===== Extracted entries
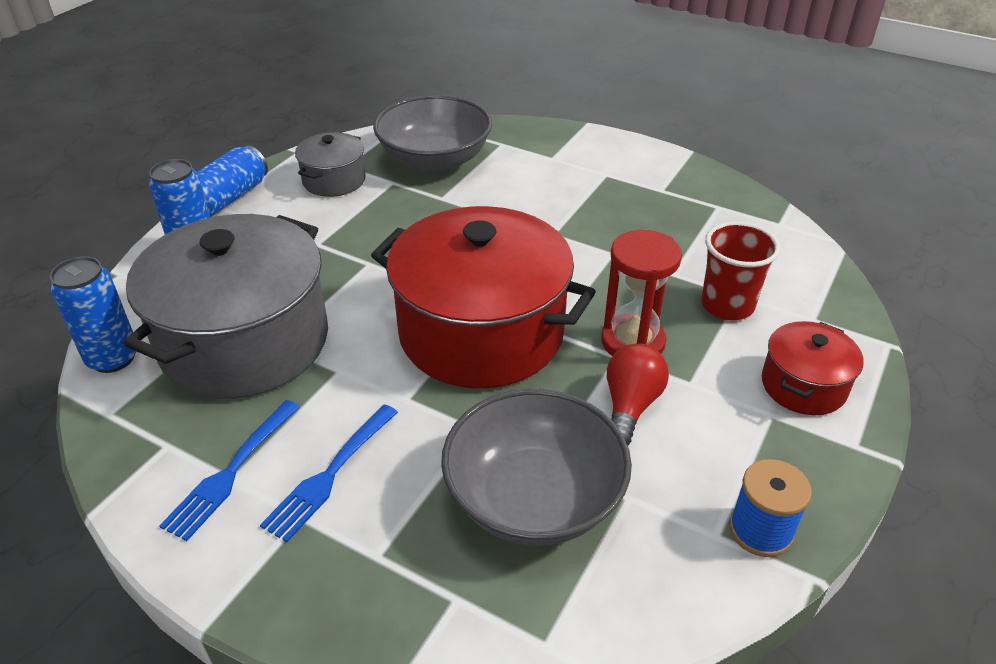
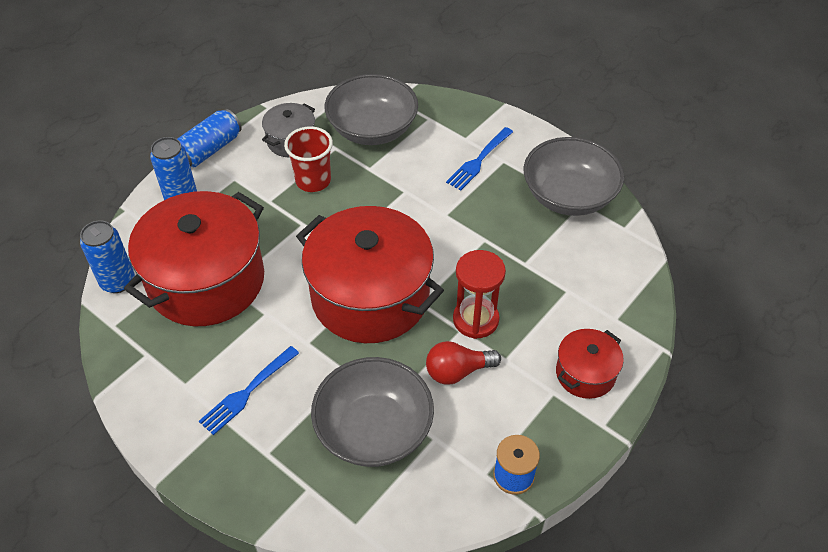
camera: 10 degrees right, 10 degrees up
(232, 471) = (186, 380): blue fork -> blue fork (479, 160)
(245, 341) = (206, 281): grey pot -> red pot
(630, 406) = (457, 371): red light bulb -> red light bulb turned 135 degrees counterclockwise
(698, 199) = (568, 196): none -> grey bowl
(727, 305) = (555, 298): red cup -> red cup (313, 181)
==========
* **Your instructions**
Copy out every line in the records where the word "grey" is found.

* **Expected answer**
(245, 341) = (206, 281): grey pot -> red pot
(698, 199) = (568, 196): none -> grey bowl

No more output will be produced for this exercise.